◆ GIVEN DATA
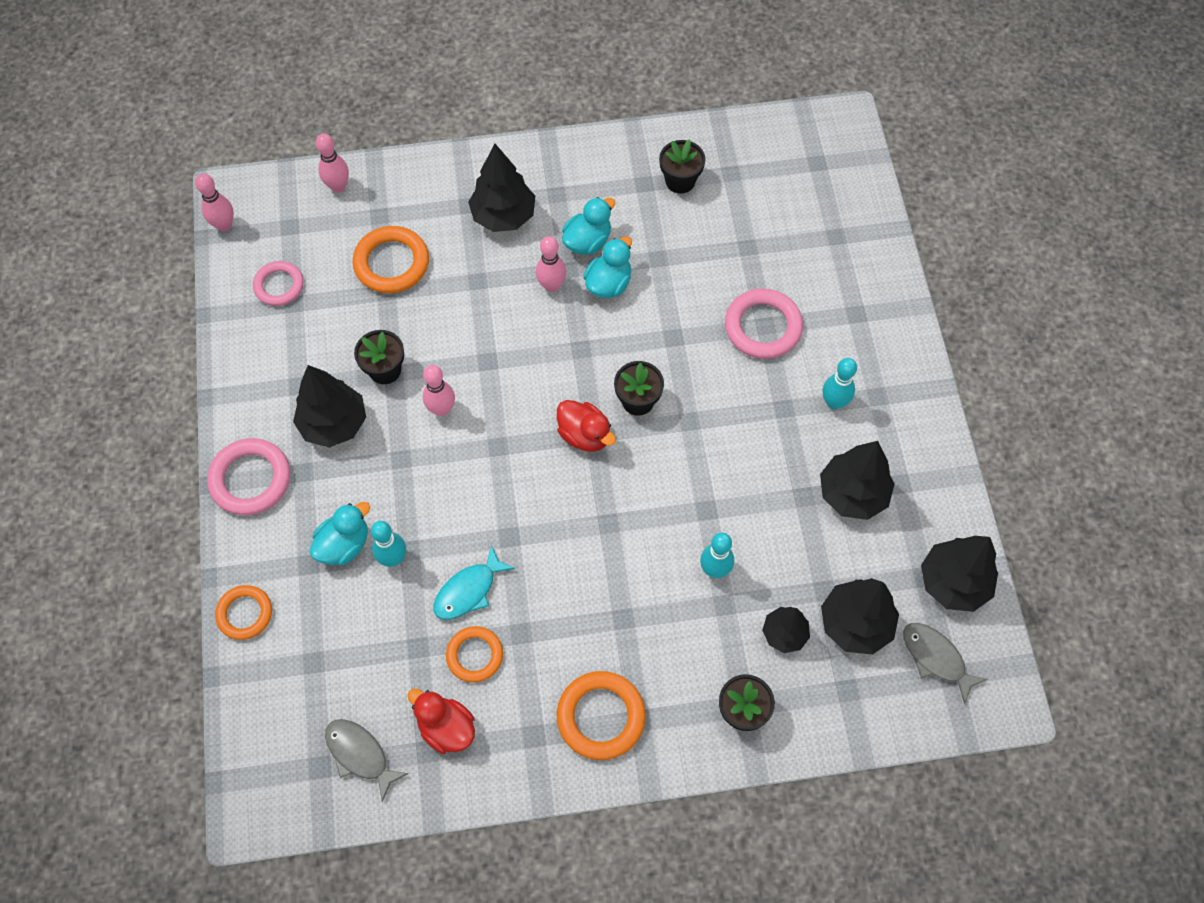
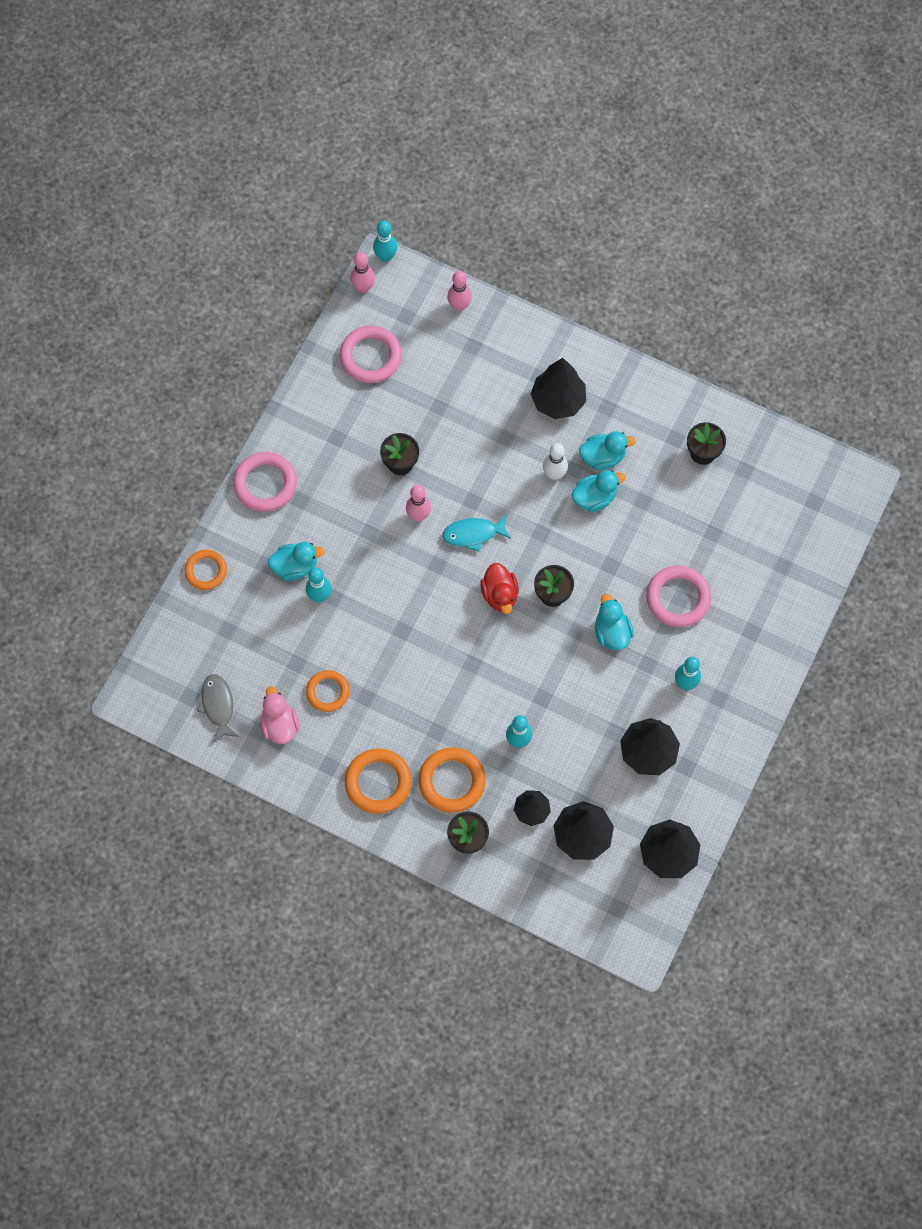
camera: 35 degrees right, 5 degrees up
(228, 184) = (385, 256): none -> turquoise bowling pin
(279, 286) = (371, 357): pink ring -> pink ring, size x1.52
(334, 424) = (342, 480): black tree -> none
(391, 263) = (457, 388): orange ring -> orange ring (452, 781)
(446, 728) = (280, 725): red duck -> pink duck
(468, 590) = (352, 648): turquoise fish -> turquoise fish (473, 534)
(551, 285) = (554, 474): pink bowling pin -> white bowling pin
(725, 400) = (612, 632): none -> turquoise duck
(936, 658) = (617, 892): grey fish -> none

◆ PROBLEM
All lines from the one containing "(468, 590) = (352, 648): turquoise" through the final line of the listing above are to be reproduced exactly; include both and add nothing.

◆ RESULT FOR THIS TASK
(468, 590) = (352, 648): turquoise fish -> turquoise fish (473, 534)
(551, 285) = (554, 474): pink bowling pin -> white bowling pin
(725, 400) = (612, 632): none -> turquoise duck
(936, 658) = (617, 892): grey fish -> none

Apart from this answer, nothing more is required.